**PROBLEM DESCRIPTION:**
Each line of the entries below that holds "VEXT" is needed, copied in full.

(Items listed in a dataset)
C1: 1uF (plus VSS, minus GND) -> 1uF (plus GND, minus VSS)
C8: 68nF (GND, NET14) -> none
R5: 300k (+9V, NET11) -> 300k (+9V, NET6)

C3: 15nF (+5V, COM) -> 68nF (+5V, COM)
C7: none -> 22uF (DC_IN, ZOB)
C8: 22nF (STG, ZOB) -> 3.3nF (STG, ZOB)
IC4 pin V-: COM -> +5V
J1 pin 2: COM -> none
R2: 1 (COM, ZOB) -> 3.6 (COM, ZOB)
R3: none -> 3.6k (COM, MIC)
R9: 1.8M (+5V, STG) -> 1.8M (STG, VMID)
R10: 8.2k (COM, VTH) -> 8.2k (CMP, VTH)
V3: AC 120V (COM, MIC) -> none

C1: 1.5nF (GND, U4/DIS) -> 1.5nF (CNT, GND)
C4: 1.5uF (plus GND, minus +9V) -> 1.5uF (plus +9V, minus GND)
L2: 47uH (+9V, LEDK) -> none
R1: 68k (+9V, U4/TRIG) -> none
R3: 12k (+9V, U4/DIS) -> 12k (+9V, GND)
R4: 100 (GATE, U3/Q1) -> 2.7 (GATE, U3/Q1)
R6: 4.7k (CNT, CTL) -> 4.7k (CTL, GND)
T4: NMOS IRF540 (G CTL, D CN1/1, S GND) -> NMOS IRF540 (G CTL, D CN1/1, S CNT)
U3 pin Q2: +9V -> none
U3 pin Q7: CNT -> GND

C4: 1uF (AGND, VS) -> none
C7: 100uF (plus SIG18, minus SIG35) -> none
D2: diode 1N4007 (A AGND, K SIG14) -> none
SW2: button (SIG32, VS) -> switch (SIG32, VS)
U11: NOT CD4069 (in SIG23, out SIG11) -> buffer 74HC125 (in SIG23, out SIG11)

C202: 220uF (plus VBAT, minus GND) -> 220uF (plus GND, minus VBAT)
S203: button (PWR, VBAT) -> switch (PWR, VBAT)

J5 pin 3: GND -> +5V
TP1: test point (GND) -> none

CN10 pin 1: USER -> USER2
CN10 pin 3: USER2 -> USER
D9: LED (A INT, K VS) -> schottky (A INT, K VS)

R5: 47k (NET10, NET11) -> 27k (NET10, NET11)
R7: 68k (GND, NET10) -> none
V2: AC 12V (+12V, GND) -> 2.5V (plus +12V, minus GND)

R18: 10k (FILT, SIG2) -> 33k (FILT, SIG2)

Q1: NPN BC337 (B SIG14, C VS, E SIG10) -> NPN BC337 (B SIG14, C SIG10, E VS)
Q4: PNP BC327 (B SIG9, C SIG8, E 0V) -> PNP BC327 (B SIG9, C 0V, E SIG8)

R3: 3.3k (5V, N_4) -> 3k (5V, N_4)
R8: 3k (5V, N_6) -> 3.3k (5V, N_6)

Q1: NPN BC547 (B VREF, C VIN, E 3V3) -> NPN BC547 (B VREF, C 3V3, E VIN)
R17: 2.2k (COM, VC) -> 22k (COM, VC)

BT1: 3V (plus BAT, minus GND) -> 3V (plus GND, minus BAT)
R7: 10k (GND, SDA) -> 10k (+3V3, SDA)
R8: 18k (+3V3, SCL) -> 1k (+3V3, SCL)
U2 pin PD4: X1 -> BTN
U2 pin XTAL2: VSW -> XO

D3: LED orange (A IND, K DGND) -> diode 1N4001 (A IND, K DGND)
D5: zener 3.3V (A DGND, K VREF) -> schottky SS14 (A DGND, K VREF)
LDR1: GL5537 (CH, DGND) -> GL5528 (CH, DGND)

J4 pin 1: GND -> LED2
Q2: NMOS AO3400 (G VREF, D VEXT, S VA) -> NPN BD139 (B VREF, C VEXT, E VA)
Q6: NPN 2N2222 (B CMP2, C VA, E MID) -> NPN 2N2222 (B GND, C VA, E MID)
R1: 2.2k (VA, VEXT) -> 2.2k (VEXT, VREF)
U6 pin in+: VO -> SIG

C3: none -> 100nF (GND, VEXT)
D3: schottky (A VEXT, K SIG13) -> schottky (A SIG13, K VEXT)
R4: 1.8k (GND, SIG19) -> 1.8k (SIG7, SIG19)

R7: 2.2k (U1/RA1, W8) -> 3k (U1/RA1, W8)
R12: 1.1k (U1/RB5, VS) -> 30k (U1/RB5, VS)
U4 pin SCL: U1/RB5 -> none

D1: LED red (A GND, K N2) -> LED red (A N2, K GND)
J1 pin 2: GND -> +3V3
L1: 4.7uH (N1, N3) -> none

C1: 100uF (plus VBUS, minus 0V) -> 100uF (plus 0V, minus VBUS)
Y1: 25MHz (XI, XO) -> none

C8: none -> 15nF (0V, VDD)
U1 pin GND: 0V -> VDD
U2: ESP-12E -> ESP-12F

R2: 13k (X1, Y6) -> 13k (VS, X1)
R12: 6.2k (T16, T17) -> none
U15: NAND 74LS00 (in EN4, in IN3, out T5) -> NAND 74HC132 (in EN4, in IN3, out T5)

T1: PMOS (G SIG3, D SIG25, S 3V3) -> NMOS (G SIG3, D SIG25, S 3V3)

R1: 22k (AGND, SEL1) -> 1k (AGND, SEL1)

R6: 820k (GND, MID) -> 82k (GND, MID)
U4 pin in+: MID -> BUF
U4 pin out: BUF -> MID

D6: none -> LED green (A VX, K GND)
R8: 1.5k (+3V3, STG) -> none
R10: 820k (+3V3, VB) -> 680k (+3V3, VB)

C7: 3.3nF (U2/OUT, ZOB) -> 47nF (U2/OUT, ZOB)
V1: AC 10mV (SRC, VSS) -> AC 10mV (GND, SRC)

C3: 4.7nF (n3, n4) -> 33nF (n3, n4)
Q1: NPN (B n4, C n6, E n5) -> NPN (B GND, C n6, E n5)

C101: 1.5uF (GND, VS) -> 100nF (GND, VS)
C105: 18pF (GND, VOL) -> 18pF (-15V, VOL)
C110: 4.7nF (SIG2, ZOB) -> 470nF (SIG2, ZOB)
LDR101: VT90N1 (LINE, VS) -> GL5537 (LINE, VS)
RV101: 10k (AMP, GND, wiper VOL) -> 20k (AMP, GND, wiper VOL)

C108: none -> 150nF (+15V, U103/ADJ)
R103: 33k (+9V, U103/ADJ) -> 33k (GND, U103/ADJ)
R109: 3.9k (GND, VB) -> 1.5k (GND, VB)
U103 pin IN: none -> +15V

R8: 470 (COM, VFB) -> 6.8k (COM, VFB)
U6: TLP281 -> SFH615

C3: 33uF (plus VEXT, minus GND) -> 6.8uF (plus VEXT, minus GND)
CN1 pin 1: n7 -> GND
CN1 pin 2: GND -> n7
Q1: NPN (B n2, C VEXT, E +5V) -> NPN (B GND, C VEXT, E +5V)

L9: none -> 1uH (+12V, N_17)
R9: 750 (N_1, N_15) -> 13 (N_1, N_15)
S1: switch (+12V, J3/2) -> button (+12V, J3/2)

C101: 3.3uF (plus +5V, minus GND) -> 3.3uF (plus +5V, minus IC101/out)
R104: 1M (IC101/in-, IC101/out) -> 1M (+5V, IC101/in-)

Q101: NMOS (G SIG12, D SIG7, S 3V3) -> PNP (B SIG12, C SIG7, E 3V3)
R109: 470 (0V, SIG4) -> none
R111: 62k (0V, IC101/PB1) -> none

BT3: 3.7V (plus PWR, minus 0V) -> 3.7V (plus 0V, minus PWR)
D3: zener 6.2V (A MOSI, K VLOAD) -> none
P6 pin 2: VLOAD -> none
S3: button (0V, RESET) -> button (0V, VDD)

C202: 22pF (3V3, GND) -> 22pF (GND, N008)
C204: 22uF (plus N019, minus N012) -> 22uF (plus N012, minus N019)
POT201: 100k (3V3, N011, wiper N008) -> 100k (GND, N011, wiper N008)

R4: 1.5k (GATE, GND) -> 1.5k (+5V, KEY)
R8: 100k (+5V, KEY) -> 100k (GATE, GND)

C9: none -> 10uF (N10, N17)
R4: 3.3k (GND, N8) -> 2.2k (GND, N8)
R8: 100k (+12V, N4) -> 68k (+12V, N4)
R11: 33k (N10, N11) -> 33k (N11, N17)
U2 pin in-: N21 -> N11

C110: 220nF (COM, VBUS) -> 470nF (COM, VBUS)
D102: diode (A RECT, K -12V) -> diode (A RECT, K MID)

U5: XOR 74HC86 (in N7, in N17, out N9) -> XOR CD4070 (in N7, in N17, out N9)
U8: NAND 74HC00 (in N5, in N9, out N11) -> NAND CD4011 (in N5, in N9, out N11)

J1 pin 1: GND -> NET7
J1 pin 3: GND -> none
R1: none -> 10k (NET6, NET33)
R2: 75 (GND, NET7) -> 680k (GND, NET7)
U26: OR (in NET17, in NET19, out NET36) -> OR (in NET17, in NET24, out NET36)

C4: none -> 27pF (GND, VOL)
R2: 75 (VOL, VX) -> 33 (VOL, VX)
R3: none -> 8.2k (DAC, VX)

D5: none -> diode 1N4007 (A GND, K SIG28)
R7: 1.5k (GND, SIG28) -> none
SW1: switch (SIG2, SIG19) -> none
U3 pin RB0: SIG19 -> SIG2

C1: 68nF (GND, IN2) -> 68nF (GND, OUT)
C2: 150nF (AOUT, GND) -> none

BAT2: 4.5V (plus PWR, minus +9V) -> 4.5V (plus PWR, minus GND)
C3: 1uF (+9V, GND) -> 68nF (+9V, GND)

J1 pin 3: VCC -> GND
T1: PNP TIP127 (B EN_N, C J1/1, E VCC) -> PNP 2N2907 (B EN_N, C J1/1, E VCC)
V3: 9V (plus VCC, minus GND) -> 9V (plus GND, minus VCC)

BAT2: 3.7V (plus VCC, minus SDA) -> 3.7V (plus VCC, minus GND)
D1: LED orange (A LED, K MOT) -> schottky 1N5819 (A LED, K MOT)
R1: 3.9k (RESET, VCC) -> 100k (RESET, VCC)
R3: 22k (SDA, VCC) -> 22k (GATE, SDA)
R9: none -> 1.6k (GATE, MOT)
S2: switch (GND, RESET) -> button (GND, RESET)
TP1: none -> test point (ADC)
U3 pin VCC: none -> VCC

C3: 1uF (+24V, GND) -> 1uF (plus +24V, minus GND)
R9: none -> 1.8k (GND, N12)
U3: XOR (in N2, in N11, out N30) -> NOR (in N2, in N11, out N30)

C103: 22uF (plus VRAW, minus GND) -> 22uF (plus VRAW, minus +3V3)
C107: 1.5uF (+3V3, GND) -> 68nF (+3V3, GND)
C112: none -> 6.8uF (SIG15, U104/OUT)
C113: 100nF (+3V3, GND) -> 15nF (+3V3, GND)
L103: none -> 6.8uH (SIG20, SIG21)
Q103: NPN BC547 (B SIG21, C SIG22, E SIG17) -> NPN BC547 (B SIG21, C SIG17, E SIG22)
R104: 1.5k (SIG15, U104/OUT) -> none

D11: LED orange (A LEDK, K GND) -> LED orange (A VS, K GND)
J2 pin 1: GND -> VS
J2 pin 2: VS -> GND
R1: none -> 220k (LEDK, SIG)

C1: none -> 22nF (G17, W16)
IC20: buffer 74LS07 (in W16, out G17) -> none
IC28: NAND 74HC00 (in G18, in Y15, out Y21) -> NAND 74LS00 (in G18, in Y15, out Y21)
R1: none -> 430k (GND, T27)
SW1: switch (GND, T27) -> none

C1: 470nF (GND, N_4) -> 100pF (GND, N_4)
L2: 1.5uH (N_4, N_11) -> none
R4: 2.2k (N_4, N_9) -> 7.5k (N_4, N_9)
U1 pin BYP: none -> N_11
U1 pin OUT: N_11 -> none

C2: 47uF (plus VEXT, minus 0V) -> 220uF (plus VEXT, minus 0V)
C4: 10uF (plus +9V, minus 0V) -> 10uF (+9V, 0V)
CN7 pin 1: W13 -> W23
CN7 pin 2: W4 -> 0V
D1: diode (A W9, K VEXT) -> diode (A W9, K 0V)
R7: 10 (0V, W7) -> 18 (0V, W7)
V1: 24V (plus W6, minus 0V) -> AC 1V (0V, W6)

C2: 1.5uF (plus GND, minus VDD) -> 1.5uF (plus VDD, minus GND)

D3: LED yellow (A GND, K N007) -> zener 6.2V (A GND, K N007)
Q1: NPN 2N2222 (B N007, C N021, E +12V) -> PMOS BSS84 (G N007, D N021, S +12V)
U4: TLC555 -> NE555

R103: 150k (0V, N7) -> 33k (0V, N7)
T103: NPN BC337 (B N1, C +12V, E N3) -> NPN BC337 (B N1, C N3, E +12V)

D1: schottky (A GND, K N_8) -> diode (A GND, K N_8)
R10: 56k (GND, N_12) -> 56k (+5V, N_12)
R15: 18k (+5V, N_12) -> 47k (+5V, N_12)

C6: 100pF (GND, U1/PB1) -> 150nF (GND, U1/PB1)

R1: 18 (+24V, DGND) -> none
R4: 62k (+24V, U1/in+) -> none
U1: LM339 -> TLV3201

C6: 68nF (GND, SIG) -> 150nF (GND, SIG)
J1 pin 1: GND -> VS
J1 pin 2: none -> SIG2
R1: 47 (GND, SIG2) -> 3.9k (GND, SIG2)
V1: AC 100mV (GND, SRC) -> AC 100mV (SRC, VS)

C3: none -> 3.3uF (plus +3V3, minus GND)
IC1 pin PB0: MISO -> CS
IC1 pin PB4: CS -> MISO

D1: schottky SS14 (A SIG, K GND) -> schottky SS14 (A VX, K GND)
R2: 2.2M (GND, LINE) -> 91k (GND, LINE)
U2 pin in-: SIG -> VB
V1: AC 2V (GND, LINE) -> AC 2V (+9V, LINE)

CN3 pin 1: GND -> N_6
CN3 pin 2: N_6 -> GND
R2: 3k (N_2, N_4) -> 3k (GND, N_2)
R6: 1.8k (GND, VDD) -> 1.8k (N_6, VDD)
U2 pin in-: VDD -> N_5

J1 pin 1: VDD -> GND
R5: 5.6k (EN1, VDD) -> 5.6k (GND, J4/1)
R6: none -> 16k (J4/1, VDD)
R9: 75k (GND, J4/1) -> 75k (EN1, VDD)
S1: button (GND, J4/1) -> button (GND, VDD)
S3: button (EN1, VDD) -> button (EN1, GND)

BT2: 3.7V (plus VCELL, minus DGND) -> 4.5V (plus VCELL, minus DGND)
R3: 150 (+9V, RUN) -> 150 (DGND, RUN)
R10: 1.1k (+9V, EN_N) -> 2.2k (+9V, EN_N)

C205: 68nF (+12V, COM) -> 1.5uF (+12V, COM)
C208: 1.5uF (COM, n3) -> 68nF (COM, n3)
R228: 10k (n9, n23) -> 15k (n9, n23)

**TASK RESULT:**
Q2: NMOS AO3400 (G VREF, D VEXT, S VA) -> NPN BD139 (B VREF, C VEXT, E VA)
R1: 2.2k (VA, VEXT) -> 2.2k (VEXT, VREF)
C3: none -> 100nF (GND, VEXT)
D3: schottky (A VEXT, K SIG13) -> schottky (A SIG13, K VEXT)
C3: 33uF (plus VEXT, minus GND) -> 6.8uF (plus VEXT, minus GND)
Q1: NPN (B n2, C VEXT, E +5V) -> NPN (B GND, C VEXT, E +5V)
C2: 47uF (plus VEXT, minus 0V) -> 220uF (plus VEXT, minus 0V)
D1: diode (A W9, K VEXT) -> diode (A W9, K 0V)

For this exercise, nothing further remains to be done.